§ EXERCISE DATA:
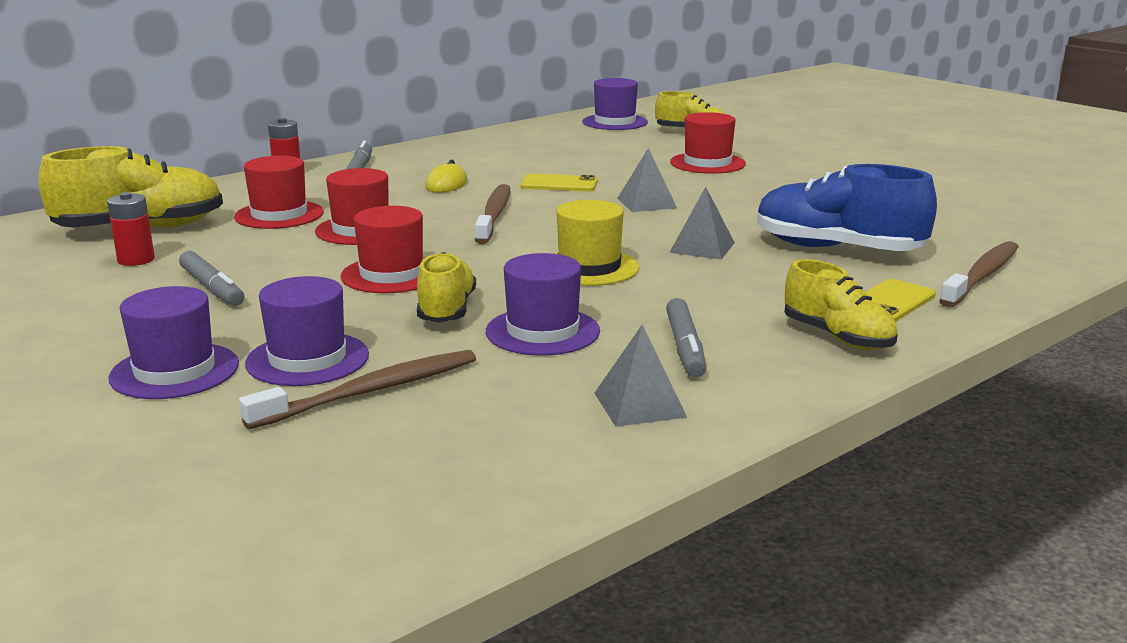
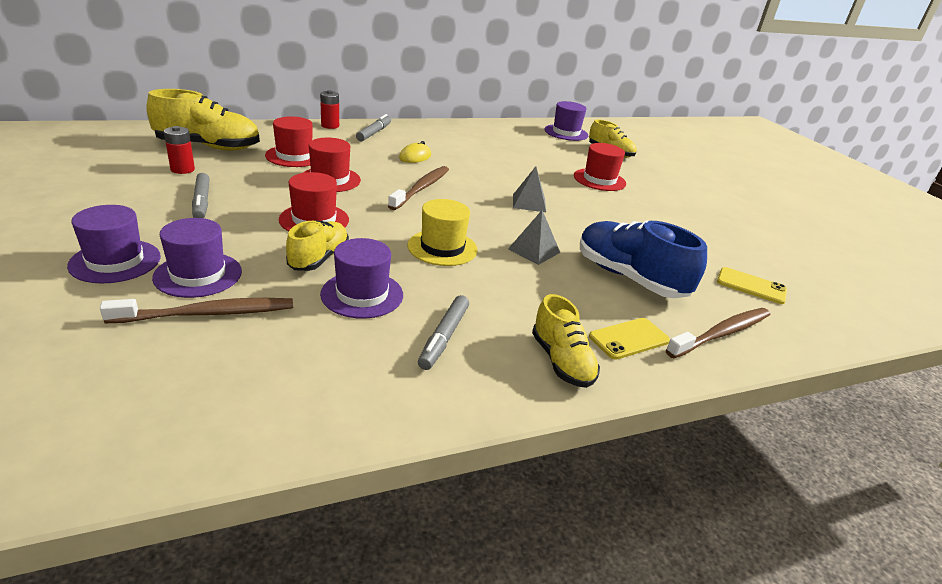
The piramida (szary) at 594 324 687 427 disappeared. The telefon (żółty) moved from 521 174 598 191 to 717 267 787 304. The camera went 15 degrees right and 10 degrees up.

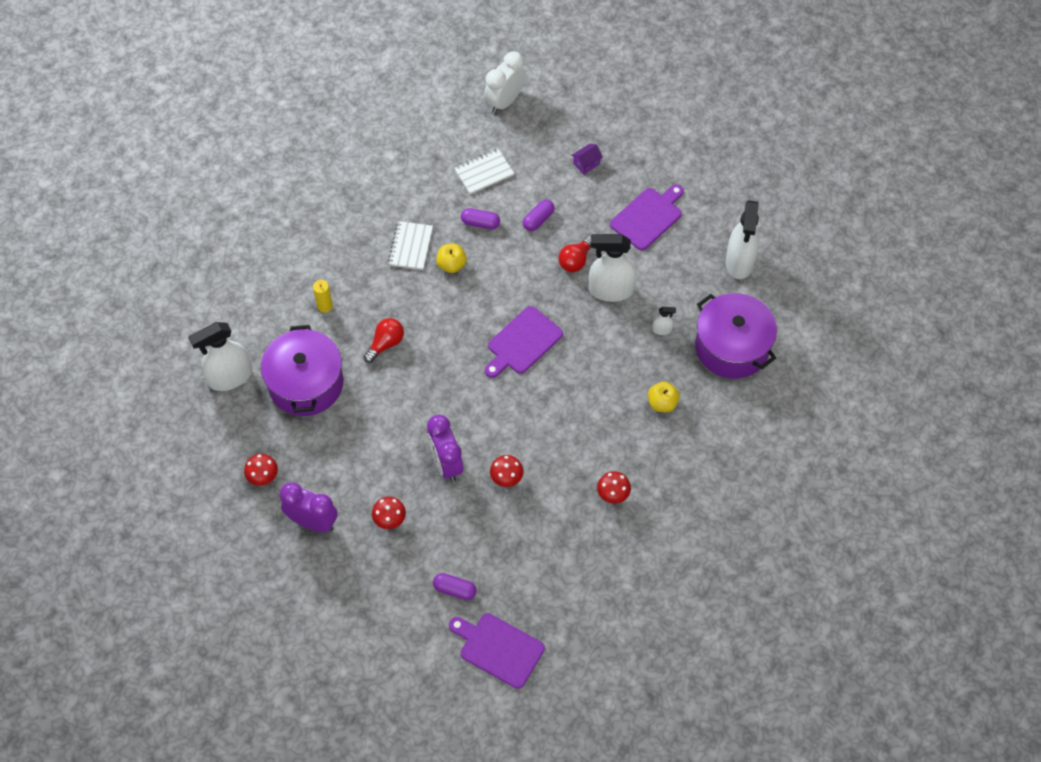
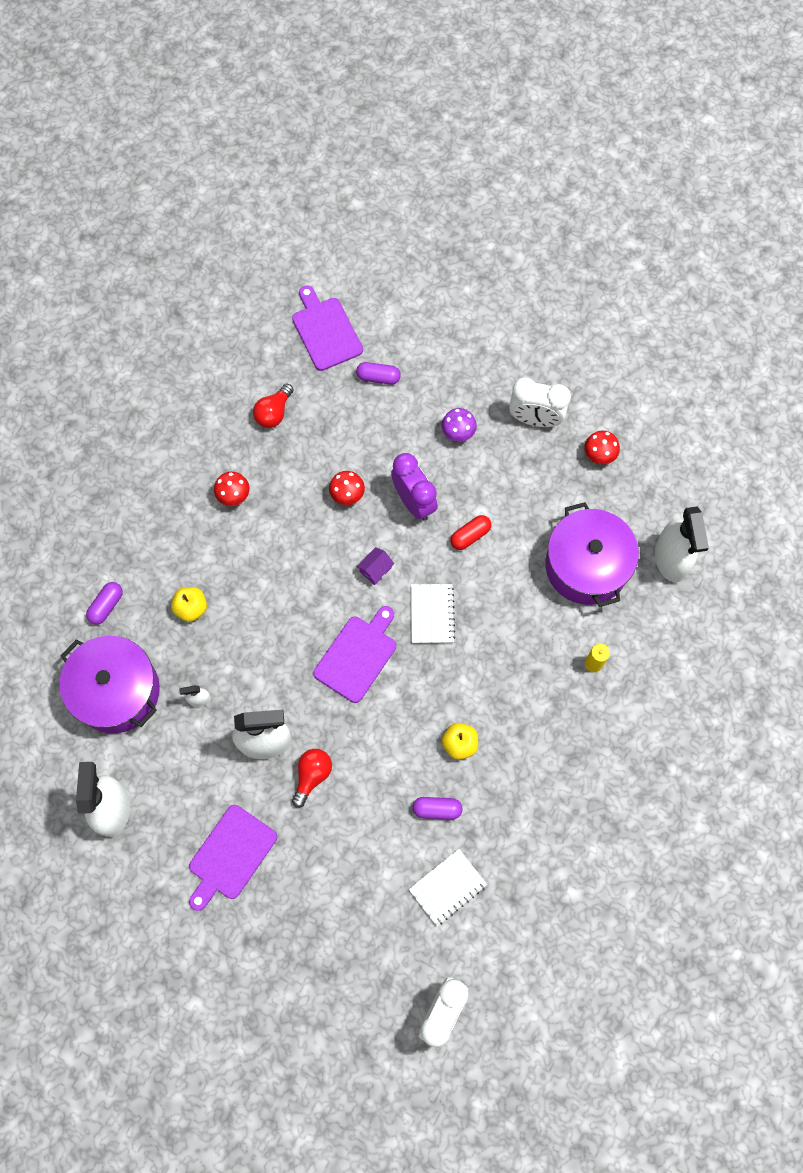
The kapsułka (czerwony) at 450 515 491 550 appeared. The żarówka (czerwony) moved from 363 318 404 363 to 253 384 294 428. The zeszyt (biały) moved from 388 221 433 270 to 411 584 455 643. The kapsułka (fioletowy) moved from 523 200 555 231 to 86 582 123 625. The domek (fioletowy) moved from 571 144 603 174 to 356 547 394 585. The budzik (fioletowy) at 280 482 338 532 became the budzik (biały) at 509 377 571 427. The grzyb (czerwony) at 372 497 406 529 became the grzyb (fioletowy) at 442 408 477 442. The spryskiwacz (biały) at 188 322 252 391 turned 120 degrees clockwise. The deska do krojenia (fioletowy) at 449 613 545 689 turned 135 degrees counterclockwise. The camera went 170 degrees right and 10 degrees up.

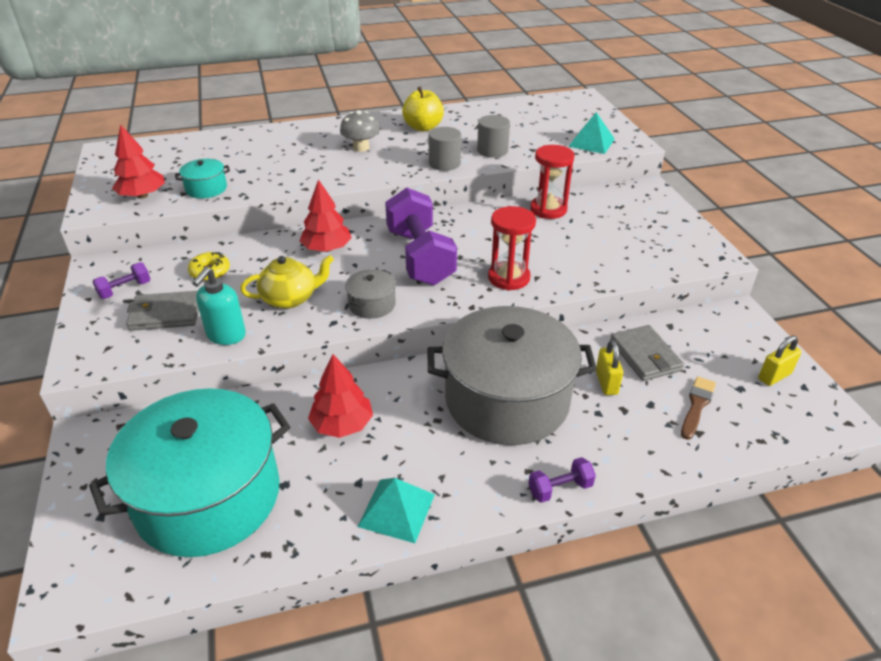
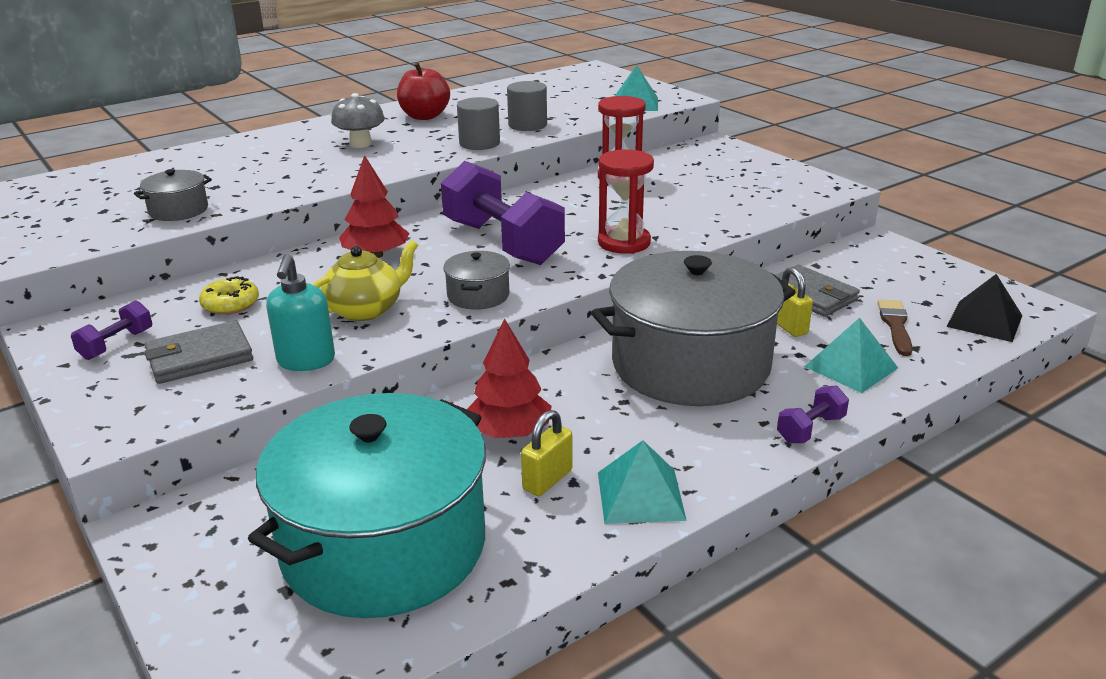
The drzewko (czerwony) at 112 124 165 199 disappeared. The piramida (turkusowy) at 804 318 898 393 appeared. The piramida (czarny) at 947 274 1023 342 appeared. The kłódka (żółty) moved from 758 336 802 386 to 521 410 573 496. The garnek (turkusowy) at 175 159 230 199 became the garnek (szary) at 134 169 212 221. The jabłko (żółty) at 402 87 444 132 became the jabłko (czerwony) at 397 62 450 120. The camera went 20 degrees left and 10 degrees down.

§ EXERCISE INSTRUCTIONS:
No pictures belong in the copy. Repeat the listing above exactly.

§ EXPECTED OUTPUT:
The piramida (szary) at 594 324 687 427 disappeared. The telefon (żółty) moved from 521 174 598 191 to 717 267 787 304. The camera went 15 degrees right and 10 degrees up.

The kapsułka (czerwony) at 450 515 491 550 appeared. The żarówka (czerwony) moved from 363 318 404 363 to 253 384 294 428. The zeszyt (biały) moved from 388 221 433 270 to 411 584 455 643. The kapsułka (fioletowy) moved from 523 200 555 231 to 86 582 123 625. The domek (fioletowy) moved from 571 144 603 174 to 356 547 394 585. The budzik (fioletowy) at 280 482 338 532 became the budzik (biały) at 509 377 571 427. The grzyb (czerwony) at 372 497 406 529 became the grzyb (fioletowy) at 442 408 477 442. The spryskiwacz (biały) at 188 322 252 391 turned 120 degrees clockwise. The deska do krojenia (fioletowy) at 449 613 545 689 turned 135 degrees counterclockwise. The camera went 170 degrees right and 10 degrees up.

The drzewko (czerwony) at 112 124 165 199 disappeared. The piramida (turkusowy) at 804 318 898 393 appeared. The piramida (czarny) at 947 274 1023 342 appeared. The kłódka (żółty) moved from 758 336 802 386 to 521 410 573 496. The garnek (turkusowy) at 175 159 230 199 became the garnek (szary) at 134 169 212 221. The jabłko (żółty) at 402 87 444 132 became the jabłko (czerwony) at 397 62 450 120. The camera went 20 degrees left and 10 degrees down.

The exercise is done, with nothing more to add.